======== EXERCISE DATA ========

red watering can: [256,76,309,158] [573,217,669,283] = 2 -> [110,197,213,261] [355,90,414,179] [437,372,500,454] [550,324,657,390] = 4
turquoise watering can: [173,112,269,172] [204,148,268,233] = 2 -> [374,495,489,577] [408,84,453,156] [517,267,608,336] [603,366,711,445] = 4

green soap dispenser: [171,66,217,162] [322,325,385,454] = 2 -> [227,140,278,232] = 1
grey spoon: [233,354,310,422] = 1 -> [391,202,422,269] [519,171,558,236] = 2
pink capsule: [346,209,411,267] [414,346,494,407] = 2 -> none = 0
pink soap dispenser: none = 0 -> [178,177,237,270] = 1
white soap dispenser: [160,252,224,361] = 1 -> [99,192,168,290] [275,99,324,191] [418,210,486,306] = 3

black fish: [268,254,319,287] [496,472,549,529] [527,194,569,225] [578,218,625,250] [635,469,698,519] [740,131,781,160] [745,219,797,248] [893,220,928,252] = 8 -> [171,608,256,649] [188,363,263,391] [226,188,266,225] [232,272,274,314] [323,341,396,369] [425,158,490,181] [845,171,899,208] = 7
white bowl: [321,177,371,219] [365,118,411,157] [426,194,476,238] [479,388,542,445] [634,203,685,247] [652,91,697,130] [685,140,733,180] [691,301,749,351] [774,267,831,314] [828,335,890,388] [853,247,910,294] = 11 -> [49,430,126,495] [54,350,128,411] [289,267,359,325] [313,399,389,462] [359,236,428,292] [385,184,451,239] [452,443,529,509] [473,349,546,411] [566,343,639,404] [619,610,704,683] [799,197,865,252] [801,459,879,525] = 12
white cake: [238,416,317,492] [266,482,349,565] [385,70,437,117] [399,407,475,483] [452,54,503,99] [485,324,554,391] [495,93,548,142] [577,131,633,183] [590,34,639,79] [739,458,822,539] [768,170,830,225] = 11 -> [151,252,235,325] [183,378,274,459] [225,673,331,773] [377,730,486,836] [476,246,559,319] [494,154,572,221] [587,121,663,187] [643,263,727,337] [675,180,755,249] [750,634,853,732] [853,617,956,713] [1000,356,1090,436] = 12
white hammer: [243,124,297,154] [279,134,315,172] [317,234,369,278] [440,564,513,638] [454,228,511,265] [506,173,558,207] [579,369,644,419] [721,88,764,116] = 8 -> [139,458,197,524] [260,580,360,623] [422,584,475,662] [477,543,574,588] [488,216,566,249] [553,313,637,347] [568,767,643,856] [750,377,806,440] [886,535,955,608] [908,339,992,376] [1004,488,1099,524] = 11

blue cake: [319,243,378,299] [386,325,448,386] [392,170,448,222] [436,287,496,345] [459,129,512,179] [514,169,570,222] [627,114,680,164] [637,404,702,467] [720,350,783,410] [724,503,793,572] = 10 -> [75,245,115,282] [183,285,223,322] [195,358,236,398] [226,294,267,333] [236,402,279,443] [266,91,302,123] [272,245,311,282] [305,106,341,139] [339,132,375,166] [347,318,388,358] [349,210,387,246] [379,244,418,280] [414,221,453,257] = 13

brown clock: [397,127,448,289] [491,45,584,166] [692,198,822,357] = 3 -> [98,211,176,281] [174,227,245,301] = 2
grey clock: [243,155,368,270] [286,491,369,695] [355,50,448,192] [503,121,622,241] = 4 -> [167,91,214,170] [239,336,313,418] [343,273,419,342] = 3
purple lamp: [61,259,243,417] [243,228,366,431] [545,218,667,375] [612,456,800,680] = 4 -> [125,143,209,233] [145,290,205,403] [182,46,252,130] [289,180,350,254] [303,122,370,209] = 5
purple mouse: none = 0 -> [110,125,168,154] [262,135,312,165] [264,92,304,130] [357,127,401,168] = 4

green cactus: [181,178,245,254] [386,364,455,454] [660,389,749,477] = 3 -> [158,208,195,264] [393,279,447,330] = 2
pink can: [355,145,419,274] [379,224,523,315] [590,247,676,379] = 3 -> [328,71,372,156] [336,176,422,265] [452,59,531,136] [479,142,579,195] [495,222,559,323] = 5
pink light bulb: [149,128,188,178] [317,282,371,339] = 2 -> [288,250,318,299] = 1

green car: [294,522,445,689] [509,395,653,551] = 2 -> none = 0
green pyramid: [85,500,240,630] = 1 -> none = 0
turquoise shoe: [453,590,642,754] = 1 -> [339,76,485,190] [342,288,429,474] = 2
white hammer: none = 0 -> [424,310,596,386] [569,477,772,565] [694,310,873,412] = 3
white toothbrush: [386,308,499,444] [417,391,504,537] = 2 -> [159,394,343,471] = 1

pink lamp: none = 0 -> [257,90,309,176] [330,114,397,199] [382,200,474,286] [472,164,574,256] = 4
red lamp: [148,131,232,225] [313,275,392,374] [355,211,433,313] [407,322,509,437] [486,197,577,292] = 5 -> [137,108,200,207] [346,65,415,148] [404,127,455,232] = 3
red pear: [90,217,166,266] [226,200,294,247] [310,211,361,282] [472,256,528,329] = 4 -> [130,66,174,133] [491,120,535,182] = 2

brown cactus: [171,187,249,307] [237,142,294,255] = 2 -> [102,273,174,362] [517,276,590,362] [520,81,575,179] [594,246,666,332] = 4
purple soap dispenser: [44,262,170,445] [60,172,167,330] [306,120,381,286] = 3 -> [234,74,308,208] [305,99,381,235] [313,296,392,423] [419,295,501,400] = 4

========

Please copy out every entry word for word.

red watering can: [256,76,309,158] [573,217,669,283] = 2 -> [110,197,213,261] [355,90,414,179] [437,372,500,454] [550,324,657,390] = 4
turquoise watering can: [173,112,269,172] [204,148,268,233] = 2 -> [374,495,489,577] [408,84,453,156] [517,267,608,336] [603,366,711,445] = 4

green soap dispenser: [171,66,217,162] [322,325,385,454] = 2 -> [227,140,278,232] = 1
grey spoon: [233,354,310,422] = 1 -> [391,202,422,269] [519,171,558,236] = 2
pink capsule: [346,209,411,267] [414,346,494,407] = 2 -> none = 0
pink soap dispenser: none = 0 -> [178,177,237,270] = 1
white soap dispenser: [160,252,224,361] = 1 -> [99,192,168,290] [275,99,324,191] [418,210,486,306] = 3

black fish: [268,254,319,287] [496,472,549,529] [527,194,569,225] [578,218,625,250] [635,469,698,519] [740,131,781,160] [745,219,797,248] [893,220,928,252] = 8 -> [171,608,256,649] [188,363,263,391] [226,188,266,225] [232,272,274,314] [323,341,396,369] [425,158,490,181] [845,171,899,208] = 7
white bowl: [321,177,371,219] [365,118,411,157] [426,194,476,238] [479,388,542,445] [634,203,685,247] [652,91,697,130] [685,140,733,180] [691,301,749,351] [774,267,831,314] [828,335,890,388] [853,247,910,294] = 11 -> [49,430,126,495] [54,350,128,411] [289,267,359,325] [313,399,389,462] [359,236,428,292] [385,184,451,239] [452,443,529,509] [473,349,546,411] [566,343,639,404] [619,610,704,683] [799,197,865,252] [801,459,879,525] = 12
white cake: [238,416,317,492] [266,482,349,565] [385,70,437,117] [399,407,475,483] [452,54,503,99] [485,324,554,391] [495,93,548,142] [577,131,633,183] [590,34,639,79] [739,458,822,539] [768,170,830,225] = 11 -> [151,252,235,325] [183,378,274,459] [225,673,331,773] [377,730,486,836] [476,246,559,319] [494,154,572,221] [587,121,663,187] [643,263,727,337] [675,180,755,249] [750,634,853,732] [853,617,956,713] [1000,356,1090,436] = 12
white hammer: [243,124,297,154] [279,134,315,172] [317,234,369,278] [440,564,513,638] [454,228,511,265] [506,173,558,207] [579,369,644,419] [721,88,764,116] = 8 -> [139,458,197,524] [260,580,360,623] [422,584,475,662] [477,543,574,588] [488,216,566,249] [553,313,637,347] [568,767,643,856] [750,377,806,440] [886,535,955,608] [908,339,992,376] [1004,488,1099,524] = 11

blue cake: [319,243,378,299] [386,325,448,386] [392,170,448,222] [436,287,496,345] [459,129,512,179] [514,169,570,222] [627,114,680,164] [637,404,702,467] [720,350,783,410] [724,503,793,572] = 10 -> [75,245,115,282] [183,285,223,322] [195,358,236,398] [226,294,267,333] [236,402,279,443] [266,91,302,123] [272,245,311,282] [305,106,341,139] [339,132,375,166] [347,318,388,358] [349,210,387,246] [379,244,418,280] [414,221,453,257] = 13

brown clock: [397,127,448,289] [491,45,584,166] [692,198,822,357] = 3 -> [98,211,176,281] [174,227,245,301] = 2
grey clock: [243,155,368,270] [286,491,369,695] [355,50,448,192] [503,121,622,241] = 4 -> [167,91,214,170] [239,336,313,418] [343,273,419,342] = 3
purple lamp: [61,259,243,417] [243,228,366,431] [545,218,667,375] [612,456,800,680] = 4 -> [125,143,209,233] [145,290,205,403] [182,46,252,130] [289,180,350,254] [303,122,370,209] = 5
purple mouse: none = 0 -> [110,125,168,154] [262,135,312,165] [264,92,304,130] [357,127,401,168] = 4

green cactus: [181,178,245,254] [386,364,455,454] [660,389,749,477] = 3 -> [158,208,195,264] [393,279,447,330] = 2
pink can: [355,145,419,274] [379,224,523,315] [590,247,676,379] = 3 -> [328,71,372,156] [336,176,422,265] [452,59,531,136] [479,142,579,195] [495,222,559,323] = 5
pink light bulb: [149,128,188,178] [317,282,371,339] = 2 -> [288,250,318,299] = 1

green car: [294,522,445,689] [509,395,653,551] = 2 -> none = 0
green pyramid: [85,500,240,630] = 1 -> none = 0
turquoise shoe: [453,590,642,754] = 1 -> [339,76,485,190] [342,288,429,474] = 2
white hammer: none = 0 -> [424,310,596,386] [569,477,772,565] [694,310,873,412] = 3
white toothbrush: [386,308,499,444] [417,391,504,537] = 2 -> [159,394,343,471] = 1

pink lamp: none = 0 -> [257,90,309,176] [330,114,397,199] [382,200,474,286] [472,164,574,256] = 4
red lamp: [148,131,232,225] [313,275,392,374] [355,211,433,313] [407,322,509,437] [486,197,577,292] = 5 -> [137,108,200,207] [346,65,415,148] [404,127,455,232] = 3
red pear: [90,217,166,266] [226,200,294,247] [310,211,361,282] [472,256,528,329] = 4 -> [130,66,174,133] [491,120,535,182] = 2

brown cactus: [171,187,249,307] [237,142,294,255] = 2 -> [102,273,174,362] [517,276,590,362] [520,81,575,179] [594,246,666,332] = 4
purple soap dispenser: [44,262,170,445] [60,172,167,330] [306,120,381,286] = 3 -> [234,74,308,208] [305,99,381,235] [313,296,392,423] [419,295,501,400] = 4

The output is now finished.